Exercise instructions
Restate word for word the span of lines that opens with the line containing "camera: 165 degrees left, 15 degrees down" and closes with the last line of the material. Include both ends and nothing more.

Information supplied
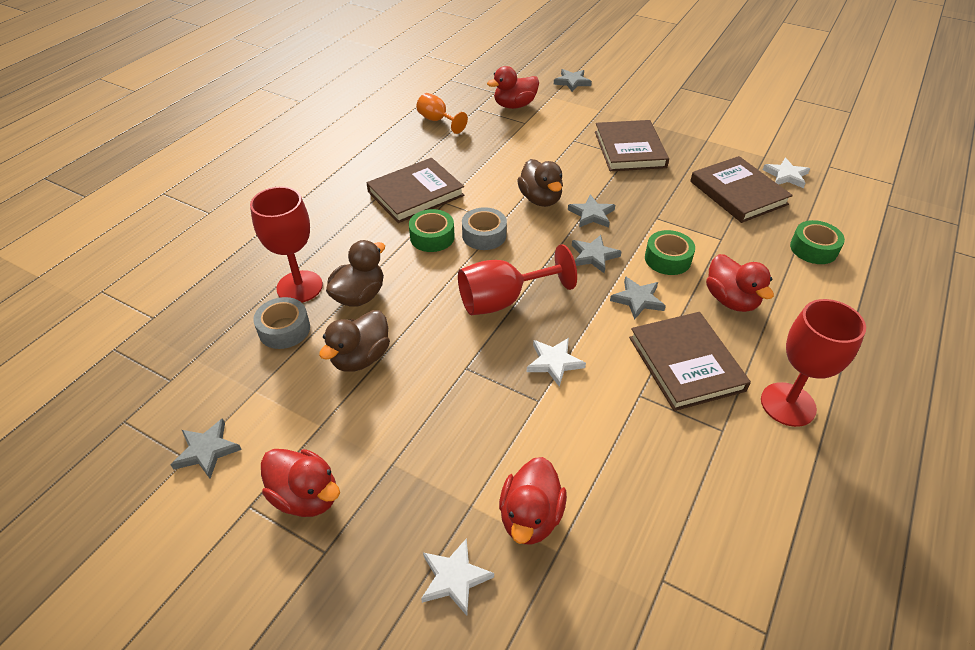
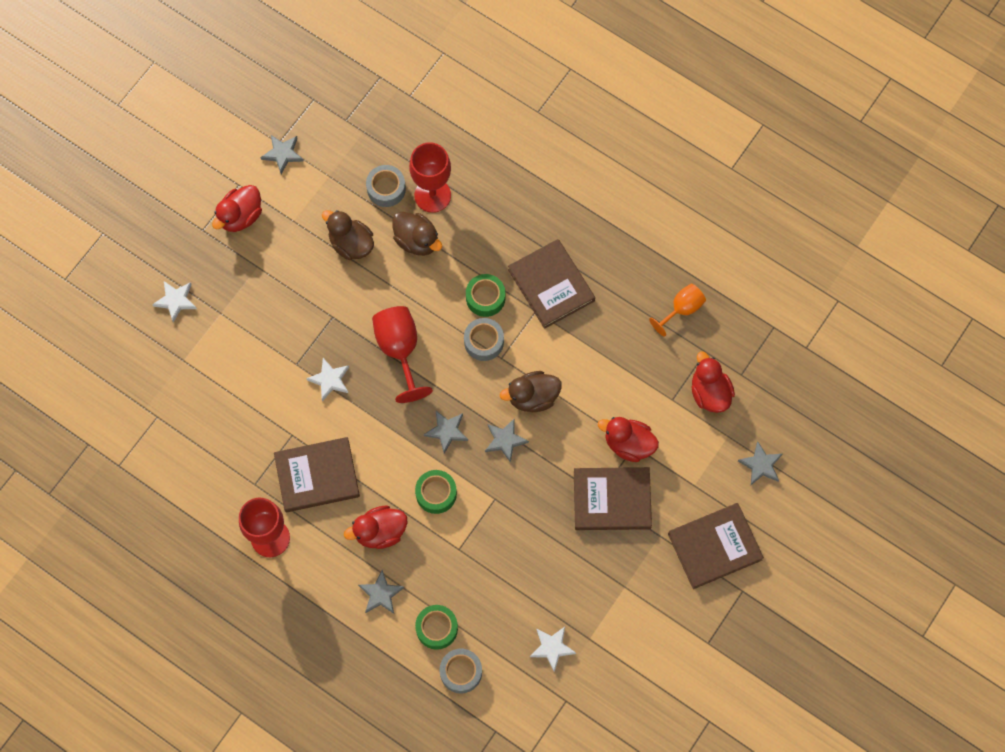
camera: 95 degrees right, 25 degrees up
(530, 517) = (207, 347): red duck -> red duck (628, 444)
(637, 299) = (389, 456): grey star -> grey star (381, 594)
(738, 193) = (527, 588): brown book -> brown book (714, 547)
(847, 229) = (461, 672): none -> grey tape

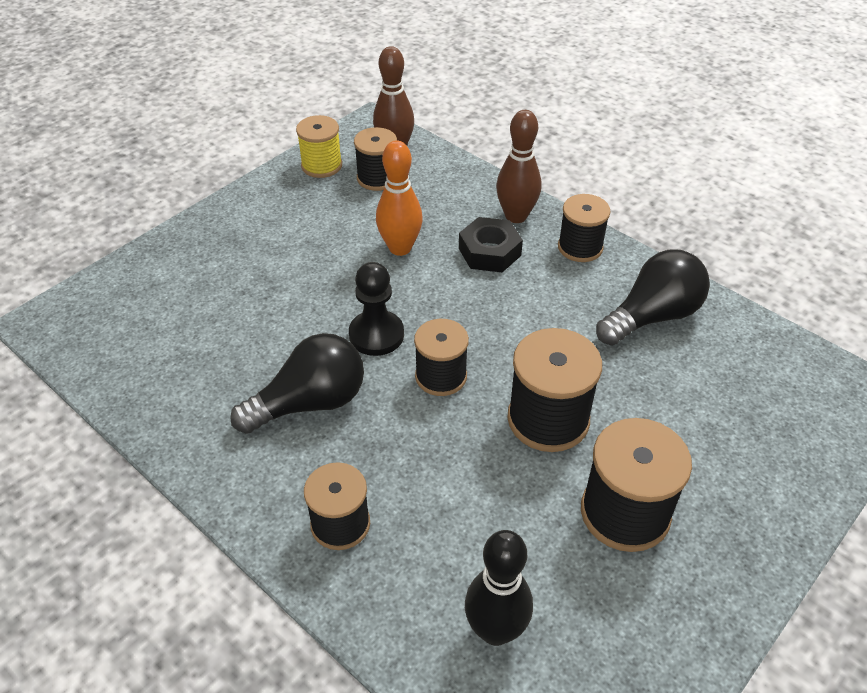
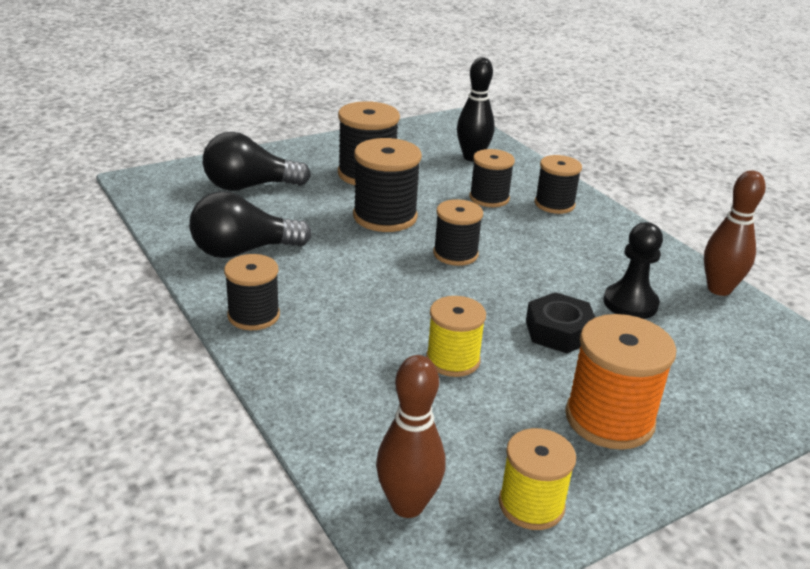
camera: 165 degrees left, 15 degrees down
(271, 229) = (609, 419): none -> orange spool
(310, 403) = (571, 261): black light bulb -> black light bulb (249, 186)
(376, 335) = (503, 291): black pawn -> black pawn (630, 303)
(377, 178) = (451, 460): black spool -> black spool (489, 198)
(400, 248) = (453, 360): orange bowling pin -> yellow spool
(489, 252) = (354, 333): black nut -> black nut (559, 331)
(516, 216) = (297, 363): brown bowling pin -> brown bowling pin (719, 289)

Response area
camera: 165 degrees left, 15 degrees down
(271, 229) = (609, 419): none -> orange spool
(310, 403) = (571, 261): black light bulb -> black light bulb (249, 186)
(376, 335) = (503, 291): black pawn -> black pawn (630, 303)
(377, 178) = (451, 460): black spool -> black spool (489, 198)
(400, 248) = (453, 360): orange bowling pin -> yellow spool
(489, 252) = (354, 333): black nut -> black nut (559, 331)
(516, 216) = (297, 363): brown bowling pin -> brown bowling pin (719, 289)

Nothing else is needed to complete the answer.